## What the exercise asks
Among the entries below, one line contains "purple gevugo |" and another contains "missing | white". Transcribe those two lines and every line between them, exactly.

## Given entries
════════════════

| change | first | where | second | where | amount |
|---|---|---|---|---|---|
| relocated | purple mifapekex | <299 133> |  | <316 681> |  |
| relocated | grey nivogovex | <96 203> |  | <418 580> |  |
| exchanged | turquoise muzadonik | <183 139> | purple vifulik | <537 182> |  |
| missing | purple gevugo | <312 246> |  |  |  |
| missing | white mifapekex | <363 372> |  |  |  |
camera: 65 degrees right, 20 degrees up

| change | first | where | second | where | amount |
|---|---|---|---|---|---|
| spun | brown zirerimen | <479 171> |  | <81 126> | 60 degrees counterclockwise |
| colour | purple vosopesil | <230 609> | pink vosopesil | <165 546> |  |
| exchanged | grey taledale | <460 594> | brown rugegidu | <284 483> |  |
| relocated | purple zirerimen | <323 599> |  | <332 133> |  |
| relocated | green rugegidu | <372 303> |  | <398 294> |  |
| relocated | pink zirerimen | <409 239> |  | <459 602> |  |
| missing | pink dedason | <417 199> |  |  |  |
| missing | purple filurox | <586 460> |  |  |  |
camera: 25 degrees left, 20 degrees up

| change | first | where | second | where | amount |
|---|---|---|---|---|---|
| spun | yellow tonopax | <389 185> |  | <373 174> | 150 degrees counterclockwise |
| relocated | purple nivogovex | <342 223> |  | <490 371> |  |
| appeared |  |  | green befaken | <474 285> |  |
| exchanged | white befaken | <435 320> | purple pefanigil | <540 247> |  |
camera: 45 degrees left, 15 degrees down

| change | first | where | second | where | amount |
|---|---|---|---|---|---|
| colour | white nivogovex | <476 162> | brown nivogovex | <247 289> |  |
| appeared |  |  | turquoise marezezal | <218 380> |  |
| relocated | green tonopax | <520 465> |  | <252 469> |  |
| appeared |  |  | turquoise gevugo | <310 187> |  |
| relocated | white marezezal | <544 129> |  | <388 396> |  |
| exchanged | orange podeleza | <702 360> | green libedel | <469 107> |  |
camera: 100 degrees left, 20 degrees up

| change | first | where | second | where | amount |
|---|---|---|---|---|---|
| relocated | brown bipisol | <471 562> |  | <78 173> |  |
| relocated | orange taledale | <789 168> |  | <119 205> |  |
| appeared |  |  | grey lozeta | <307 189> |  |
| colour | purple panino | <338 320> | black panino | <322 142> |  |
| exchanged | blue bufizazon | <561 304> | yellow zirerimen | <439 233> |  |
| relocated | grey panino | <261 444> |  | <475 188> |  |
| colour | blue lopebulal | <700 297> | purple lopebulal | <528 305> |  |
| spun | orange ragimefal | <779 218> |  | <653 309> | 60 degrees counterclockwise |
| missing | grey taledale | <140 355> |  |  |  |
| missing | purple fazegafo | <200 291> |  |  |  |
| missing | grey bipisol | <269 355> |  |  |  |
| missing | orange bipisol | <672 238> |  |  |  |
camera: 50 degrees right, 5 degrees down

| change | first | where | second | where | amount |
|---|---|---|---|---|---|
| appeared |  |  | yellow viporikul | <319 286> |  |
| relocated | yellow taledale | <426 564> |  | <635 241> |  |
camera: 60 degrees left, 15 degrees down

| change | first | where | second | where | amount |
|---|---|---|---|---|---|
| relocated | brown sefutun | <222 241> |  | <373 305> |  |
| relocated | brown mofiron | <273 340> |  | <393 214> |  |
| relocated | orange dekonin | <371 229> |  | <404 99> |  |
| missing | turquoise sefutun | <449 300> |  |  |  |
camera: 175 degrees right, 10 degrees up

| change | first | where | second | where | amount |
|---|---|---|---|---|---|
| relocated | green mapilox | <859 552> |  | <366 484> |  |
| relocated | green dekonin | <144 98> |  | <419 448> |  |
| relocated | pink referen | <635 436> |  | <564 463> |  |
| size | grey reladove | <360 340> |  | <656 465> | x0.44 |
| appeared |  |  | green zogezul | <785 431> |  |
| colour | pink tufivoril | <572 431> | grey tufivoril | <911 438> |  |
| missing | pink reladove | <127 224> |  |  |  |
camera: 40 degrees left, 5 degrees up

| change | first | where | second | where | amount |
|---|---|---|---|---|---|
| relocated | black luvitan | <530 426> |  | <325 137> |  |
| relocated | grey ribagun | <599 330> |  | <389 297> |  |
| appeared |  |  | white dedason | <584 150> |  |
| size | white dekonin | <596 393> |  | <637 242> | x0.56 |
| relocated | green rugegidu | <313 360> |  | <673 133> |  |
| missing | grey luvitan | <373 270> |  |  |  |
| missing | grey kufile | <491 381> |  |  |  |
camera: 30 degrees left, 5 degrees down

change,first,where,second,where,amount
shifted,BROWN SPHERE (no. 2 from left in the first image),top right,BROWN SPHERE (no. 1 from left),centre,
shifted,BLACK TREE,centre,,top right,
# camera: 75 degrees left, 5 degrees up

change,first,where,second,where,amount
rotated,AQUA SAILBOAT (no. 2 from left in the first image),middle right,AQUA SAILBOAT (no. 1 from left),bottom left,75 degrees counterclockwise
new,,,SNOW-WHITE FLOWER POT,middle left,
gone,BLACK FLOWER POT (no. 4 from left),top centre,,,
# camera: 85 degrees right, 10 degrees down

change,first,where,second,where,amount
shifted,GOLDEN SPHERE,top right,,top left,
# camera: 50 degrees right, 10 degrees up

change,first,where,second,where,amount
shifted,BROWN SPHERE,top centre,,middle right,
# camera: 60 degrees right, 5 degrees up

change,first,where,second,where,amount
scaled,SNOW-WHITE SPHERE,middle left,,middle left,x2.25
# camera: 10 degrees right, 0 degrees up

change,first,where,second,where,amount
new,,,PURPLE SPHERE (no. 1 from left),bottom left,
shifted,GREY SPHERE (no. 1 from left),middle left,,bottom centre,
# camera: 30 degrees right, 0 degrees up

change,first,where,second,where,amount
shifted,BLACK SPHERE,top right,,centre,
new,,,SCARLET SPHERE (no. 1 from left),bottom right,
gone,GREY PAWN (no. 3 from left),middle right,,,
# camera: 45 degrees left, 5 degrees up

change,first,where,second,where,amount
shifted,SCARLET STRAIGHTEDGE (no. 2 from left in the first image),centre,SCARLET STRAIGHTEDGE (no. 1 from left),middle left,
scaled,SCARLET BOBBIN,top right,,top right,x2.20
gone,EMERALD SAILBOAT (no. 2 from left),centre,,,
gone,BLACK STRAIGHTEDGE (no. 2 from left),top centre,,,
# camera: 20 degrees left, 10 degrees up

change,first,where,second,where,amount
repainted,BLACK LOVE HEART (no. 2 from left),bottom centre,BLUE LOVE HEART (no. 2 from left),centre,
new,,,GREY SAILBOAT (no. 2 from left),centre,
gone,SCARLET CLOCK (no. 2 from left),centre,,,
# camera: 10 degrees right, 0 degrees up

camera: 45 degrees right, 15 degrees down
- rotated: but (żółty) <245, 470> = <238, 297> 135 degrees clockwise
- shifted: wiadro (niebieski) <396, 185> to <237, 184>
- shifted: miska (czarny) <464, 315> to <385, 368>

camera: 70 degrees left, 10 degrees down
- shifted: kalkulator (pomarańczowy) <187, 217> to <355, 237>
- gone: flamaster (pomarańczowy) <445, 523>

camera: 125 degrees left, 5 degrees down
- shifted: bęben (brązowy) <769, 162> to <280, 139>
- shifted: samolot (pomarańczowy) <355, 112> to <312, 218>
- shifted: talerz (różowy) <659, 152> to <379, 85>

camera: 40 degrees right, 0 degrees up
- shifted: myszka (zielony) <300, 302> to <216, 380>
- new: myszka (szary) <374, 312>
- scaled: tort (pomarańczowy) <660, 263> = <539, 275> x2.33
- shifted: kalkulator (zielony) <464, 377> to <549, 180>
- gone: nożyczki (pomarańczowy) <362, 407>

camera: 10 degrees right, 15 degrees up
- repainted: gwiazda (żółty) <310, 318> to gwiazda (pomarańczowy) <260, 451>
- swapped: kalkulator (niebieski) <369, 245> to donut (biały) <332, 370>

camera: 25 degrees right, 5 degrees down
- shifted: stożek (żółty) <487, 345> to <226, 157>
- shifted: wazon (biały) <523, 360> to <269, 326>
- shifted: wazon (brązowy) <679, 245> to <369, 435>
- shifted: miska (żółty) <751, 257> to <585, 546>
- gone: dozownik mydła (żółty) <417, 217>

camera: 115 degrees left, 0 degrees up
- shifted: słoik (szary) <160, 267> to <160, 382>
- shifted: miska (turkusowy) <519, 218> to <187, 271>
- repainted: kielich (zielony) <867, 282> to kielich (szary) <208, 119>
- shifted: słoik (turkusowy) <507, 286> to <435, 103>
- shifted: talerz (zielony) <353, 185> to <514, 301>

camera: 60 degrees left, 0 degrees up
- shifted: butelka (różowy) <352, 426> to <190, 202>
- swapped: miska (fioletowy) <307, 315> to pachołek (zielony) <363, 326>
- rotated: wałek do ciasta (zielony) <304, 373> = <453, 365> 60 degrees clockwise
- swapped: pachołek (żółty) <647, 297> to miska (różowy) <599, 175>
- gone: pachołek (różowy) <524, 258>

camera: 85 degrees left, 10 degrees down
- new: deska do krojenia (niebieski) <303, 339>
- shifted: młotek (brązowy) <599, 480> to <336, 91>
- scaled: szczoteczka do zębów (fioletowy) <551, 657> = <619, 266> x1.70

════════════════

## Result of this exercise
| missing | purple gevugo | <312 246> |  |  |  |
| missing | white mifapekex | <363 372> |  |  |  |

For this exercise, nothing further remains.